What to produce: Gather every line in the records below that contains the string "kern", and copy each one out in full. Case counts, so only lines with that exact capitalization qualify.

>>>

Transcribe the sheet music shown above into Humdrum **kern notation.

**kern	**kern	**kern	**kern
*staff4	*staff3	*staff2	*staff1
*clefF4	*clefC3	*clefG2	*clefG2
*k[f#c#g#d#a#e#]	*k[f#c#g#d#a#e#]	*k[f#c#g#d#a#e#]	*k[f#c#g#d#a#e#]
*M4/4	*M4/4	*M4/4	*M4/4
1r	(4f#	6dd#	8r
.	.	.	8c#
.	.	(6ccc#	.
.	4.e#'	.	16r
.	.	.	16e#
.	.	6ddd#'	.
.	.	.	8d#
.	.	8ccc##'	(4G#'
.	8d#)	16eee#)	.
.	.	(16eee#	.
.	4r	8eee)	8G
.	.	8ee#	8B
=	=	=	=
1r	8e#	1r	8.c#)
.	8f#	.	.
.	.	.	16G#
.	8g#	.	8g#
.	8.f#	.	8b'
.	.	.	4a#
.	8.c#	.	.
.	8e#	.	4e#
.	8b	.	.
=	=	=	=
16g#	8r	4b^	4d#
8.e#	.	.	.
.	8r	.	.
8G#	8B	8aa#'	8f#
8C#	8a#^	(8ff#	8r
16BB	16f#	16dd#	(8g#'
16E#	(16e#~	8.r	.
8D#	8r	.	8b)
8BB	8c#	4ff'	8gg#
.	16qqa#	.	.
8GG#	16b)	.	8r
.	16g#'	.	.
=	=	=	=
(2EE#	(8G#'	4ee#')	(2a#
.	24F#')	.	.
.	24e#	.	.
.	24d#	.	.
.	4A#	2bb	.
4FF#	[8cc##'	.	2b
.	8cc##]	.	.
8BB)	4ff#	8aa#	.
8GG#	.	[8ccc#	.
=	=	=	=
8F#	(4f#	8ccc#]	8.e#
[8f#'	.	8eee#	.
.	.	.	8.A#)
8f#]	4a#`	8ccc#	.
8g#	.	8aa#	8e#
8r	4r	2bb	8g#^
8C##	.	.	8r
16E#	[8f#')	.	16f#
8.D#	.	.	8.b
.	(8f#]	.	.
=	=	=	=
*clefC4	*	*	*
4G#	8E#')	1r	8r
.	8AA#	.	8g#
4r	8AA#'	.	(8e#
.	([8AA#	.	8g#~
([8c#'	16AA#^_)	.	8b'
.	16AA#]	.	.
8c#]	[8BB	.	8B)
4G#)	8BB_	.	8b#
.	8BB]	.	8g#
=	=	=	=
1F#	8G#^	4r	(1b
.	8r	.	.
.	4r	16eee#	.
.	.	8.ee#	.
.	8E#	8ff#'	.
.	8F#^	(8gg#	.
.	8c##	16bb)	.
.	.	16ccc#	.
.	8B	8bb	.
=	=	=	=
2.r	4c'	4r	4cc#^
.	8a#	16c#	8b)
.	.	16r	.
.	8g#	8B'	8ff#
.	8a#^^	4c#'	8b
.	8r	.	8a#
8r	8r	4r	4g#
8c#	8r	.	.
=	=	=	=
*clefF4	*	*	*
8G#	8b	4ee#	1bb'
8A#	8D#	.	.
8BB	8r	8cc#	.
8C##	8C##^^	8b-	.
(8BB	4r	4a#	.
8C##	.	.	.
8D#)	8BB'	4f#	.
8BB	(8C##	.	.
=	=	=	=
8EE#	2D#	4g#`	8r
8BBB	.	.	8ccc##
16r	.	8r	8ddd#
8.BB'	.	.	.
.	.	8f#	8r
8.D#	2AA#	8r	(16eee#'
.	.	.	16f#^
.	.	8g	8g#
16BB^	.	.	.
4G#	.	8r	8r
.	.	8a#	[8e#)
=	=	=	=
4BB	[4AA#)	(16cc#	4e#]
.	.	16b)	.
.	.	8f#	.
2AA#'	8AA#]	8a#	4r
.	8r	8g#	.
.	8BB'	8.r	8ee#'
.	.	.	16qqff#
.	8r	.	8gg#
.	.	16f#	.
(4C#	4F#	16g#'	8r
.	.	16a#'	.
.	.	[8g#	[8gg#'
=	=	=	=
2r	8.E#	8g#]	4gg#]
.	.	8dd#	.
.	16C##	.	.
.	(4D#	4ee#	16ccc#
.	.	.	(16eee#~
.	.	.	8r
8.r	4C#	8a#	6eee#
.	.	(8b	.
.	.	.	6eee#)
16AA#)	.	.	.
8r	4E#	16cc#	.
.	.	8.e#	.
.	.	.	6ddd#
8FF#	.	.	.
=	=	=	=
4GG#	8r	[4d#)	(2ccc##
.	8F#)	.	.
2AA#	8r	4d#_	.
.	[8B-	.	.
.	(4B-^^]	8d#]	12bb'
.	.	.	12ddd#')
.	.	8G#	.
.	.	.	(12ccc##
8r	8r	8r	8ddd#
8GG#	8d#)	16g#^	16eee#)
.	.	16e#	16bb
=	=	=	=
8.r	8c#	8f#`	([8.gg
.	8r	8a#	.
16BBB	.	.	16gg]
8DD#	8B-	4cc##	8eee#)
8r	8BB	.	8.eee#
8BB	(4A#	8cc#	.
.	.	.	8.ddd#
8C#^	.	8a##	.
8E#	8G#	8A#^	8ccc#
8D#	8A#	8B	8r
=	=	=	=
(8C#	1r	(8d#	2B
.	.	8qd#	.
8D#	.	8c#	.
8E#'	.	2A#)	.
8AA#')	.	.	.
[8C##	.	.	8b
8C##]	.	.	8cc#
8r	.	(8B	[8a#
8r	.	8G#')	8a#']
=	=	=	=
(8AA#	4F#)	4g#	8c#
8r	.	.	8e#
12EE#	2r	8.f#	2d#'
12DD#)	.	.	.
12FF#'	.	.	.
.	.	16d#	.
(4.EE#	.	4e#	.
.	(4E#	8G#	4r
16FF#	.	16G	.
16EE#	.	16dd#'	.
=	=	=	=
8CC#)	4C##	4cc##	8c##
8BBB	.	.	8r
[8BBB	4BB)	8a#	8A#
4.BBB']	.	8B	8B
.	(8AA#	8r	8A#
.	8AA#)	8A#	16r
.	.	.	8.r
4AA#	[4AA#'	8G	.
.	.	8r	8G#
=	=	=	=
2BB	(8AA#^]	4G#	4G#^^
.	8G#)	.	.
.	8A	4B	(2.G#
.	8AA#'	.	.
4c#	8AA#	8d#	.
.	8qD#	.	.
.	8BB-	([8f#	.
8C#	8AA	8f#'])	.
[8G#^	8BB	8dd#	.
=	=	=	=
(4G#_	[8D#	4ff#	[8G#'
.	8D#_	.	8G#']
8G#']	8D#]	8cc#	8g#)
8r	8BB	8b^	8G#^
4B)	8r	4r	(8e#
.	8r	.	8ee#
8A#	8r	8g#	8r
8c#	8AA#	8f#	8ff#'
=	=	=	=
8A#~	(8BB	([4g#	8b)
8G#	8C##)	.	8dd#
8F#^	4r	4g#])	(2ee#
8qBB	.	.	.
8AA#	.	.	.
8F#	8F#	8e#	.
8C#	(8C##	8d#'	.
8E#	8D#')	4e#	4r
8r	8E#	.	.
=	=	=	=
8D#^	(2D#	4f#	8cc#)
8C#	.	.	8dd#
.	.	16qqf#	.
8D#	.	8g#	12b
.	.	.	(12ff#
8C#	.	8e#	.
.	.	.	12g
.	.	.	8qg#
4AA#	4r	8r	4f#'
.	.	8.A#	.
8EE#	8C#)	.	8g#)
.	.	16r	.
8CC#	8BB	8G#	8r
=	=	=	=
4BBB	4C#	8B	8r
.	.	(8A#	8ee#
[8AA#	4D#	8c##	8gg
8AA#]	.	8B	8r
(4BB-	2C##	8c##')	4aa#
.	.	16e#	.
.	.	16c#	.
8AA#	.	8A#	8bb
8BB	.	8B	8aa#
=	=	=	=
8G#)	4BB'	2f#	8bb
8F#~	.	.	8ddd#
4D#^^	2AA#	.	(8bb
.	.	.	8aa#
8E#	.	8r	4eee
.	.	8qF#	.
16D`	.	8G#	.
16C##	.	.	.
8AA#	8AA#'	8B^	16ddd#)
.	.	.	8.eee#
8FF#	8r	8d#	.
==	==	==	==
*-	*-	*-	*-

<<<

Output of the task:
Transcribe the sheet music shown above into Humdrum **kern notation.
**kern	**kern	**kern	**kern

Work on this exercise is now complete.